INSTRUCTIONS TO FOLLOW:
Only the lines from the top of the data through the line containing "(330, 295) = (546, 195): white" should be duplicated, exactly as they appear.

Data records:
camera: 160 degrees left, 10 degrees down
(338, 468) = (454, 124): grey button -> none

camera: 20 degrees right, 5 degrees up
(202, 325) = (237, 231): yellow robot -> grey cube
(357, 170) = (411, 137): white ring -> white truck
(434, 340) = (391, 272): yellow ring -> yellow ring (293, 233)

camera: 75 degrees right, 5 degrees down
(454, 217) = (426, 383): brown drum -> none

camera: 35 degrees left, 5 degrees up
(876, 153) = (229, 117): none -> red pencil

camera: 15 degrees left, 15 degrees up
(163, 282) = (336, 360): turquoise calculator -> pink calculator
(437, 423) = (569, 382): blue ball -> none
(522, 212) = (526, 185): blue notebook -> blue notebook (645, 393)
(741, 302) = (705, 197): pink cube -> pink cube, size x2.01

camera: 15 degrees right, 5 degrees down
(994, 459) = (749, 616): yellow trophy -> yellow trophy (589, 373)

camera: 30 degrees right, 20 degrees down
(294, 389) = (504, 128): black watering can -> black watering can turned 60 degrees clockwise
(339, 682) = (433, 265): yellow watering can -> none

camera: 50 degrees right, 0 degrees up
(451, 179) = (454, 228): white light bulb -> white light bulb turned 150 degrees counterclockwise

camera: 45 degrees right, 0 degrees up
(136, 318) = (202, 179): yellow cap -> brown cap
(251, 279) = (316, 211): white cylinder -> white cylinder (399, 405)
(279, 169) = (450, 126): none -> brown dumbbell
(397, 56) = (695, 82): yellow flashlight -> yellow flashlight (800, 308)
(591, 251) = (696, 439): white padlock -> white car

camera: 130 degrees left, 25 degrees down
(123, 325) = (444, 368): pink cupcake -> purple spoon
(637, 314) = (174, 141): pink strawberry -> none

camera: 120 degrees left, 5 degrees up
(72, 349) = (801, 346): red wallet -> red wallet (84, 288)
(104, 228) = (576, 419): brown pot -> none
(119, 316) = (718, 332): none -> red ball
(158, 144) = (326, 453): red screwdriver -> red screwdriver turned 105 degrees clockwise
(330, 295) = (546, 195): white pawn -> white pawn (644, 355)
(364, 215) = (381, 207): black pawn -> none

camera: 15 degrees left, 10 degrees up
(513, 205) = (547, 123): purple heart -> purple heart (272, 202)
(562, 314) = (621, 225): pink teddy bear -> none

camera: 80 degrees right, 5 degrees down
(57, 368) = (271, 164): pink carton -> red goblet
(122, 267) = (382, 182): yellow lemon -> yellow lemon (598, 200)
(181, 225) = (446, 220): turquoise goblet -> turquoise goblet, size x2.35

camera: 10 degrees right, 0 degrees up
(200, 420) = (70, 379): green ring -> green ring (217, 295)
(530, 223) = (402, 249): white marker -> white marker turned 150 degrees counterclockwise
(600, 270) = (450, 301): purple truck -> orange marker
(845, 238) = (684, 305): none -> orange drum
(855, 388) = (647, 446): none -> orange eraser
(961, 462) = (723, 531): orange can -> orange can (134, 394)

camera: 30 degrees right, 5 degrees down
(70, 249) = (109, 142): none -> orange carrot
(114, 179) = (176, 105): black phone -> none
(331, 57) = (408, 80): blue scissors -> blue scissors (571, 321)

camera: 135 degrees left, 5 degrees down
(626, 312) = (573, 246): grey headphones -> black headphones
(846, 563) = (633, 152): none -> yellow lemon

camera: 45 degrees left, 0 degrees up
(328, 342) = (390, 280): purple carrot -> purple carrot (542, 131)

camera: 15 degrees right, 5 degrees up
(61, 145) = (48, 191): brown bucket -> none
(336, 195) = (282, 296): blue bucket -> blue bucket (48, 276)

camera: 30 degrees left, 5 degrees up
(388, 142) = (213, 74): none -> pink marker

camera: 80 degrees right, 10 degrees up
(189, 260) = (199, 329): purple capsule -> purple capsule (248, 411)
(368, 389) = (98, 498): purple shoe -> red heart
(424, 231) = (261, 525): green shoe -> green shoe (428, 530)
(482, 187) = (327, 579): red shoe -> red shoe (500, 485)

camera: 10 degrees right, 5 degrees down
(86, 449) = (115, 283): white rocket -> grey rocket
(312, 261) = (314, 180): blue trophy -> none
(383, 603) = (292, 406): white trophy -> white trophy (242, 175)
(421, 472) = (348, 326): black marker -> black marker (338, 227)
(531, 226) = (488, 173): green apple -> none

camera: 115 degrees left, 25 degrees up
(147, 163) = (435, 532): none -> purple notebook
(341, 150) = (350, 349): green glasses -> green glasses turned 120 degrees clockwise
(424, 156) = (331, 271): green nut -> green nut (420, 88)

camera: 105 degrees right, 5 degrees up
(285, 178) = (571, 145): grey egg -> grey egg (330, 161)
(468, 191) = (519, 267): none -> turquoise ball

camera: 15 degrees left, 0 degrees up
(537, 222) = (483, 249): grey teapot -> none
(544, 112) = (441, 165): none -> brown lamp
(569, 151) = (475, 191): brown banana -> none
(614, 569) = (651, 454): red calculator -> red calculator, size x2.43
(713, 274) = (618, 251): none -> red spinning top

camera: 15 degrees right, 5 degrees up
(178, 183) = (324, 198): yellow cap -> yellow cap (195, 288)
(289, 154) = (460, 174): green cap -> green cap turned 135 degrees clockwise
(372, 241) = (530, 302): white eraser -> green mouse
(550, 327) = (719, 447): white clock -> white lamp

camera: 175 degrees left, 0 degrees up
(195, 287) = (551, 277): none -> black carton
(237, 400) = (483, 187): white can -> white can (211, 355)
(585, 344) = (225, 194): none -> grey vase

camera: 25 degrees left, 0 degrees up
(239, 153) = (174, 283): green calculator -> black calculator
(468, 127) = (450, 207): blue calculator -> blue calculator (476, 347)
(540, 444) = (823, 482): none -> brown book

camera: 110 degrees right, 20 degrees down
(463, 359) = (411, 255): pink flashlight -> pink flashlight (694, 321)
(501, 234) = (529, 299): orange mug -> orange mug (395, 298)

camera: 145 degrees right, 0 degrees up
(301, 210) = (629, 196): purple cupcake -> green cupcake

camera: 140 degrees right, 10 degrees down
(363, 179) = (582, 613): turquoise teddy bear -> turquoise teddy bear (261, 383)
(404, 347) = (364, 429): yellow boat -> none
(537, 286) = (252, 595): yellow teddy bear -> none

RESPONSE AREA:
camera: 160 degrees left, 10 degrees down
(338, 468) = (454, 124): grey button -> none

camera: 20 degrees right, 5 degrees up
(202, 325) = (237, 231): yellow robot -> grey cube
(357, 170) = (411, 137): white ring -> white truck
(434, 340) = (391, 272): yellow ring -> yellow ring (293, 233)

camera: 75 degrees right, 5 degrees down
(454, 217) = (426, 383): brown drum -> none

camera: 35 degrees left, 5 degrees up
(876, 153) = (229, 117): none -> red pencil

camera: 15 degrees left, 15 degrees up
(163, 282) = (336, 360): turquoise calculator -> pink calculator
(437, 423) = (569, 382): blue ball -> none
(522, 212) = (526, 185): blue notebook -> blue notebook (645, 393)
(741, 302) = (705, 197): pink cube -> pink cube, size x2.01

camera: 15 degrees right, 5 degrees down
(994, 459) = (749, 616): yellow trophy -> yellow trophy (589, 373)

camera: 30 degrees right, 20 degrees down
(294, 389) = (504, 128): black watering can -> black watering can turned 60 degrees clockwise
(339, 682) = (433, 265): yellow watering can -> none

camera: 50 degrees right, 0 degrees up
(451, 179) = (454, 228): white light bulb -> white light bulb turned 150 degrees counterclockwise

camera: 45 degrees right, 0 degrees up
(136, 318) = (202, 179): yellow cap -> brown cap
(251, 279) = (316, 211): white cylinder -> white cylinder (399, 405)
(279, 169) = (450, 126): none -> brown dumbbell
(397, 56) = (695, 82): yellow flashlight -> yellow flashlight (800, 308)
(591, 251) = (696, 439): white padlock -> white car

camera: 130 degrees left, 25 degrees down
(123, 325) = (444, 368): pink cupcake -> purple spoon
(637, 314) = (174, 141): pink strawberry -> none

camera: 120 degrees left, 5 degrees up
(72, 349) = (801, 346): red wallet -> red wallet (84, 288)
(104, 228) = (576, 419): brown pot -> none
(119, 316) = (718, 332): none -> red ball
(158, 144) = (326, 453): red screwdriver -> red screwdriver turned 105 degrees clockwise
(330, 295) = (546, 195): white pawn -> white pawn (644, 355)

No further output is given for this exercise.